▸ **ASSIGNED TASK**: From the line with "(328, 194) = (149, 273): none" down to the final line of the records below, retype everything exactly and leave out the rest.

LISTED ENTRIES section start

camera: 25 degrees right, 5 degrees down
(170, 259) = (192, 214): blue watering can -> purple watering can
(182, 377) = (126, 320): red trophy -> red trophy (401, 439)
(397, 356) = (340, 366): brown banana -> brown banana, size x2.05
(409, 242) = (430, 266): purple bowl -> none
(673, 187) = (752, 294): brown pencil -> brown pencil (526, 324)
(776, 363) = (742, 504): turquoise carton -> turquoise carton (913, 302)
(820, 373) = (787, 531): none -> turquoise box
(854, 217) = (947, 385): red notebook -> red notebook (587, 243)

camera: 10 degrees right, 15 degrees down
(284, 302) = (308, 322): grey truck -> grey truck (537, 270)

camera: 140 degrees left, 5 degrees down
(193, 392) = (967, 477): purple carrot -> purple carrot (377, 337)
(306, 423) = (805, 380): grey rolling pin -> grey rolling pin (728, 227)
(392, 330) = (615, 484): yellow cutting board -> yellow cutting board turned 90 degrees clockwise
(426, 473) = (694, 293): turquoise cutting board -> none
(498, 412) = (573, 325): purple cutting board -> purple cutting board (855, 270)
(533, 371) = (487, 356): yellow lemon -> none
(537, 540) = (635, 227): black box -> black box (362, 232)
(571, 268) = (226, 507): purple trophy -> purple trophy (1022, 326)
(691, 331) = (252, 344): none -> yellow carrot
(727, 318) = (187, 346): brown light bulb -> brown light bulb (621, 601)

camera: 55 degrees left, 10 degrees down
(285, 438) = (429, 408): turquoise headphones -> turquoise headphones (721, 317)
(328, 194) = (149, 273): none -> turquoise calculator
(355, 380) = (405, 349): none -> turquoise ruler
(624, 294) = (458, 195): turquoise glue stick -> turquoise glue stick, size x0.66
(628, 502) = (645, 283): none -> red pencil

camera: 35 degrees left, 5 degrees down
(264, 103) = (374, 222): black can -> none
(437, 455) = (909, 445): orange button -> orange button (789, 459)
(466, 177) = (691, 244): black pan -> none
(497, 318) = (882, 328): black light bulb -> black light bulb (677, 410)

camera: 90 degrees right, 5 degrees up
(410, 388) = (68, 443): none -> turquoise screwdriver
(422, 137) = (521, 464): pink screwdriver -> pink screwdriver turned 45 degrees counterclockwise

LISTED ENTRIES section end

▸ **TASK SOLUTION**:
(328, 194) = (149, 273): none -> turquoise calculator
(355, 380) = (405, 349): none -> turquoise ruler
(624, 294) = (458, 195): turquoise glue stick -> turquoise glue stick, size x0.66
(628, 502) = (645, 283): none -> red pencil

camera: 35 degrees left, 5 degrees down
(264, 103) = (374, 222): black can -> none
(437, 455) = (909, 445): orange button -> orange button (789, 459)
(466, 177) = (691, 244): black pan -> none
(497, 318) = (882, 328): black light bulb -> black light bulb (677, 410)

camera: 90 degrees right, 5 degrees up
(410, 388) = (68, 443): none -> turquoise screwdriver
(422, 137) = (521, 464): pink screwdriver -> pink screwdriver turned 45 degrees counterclockwise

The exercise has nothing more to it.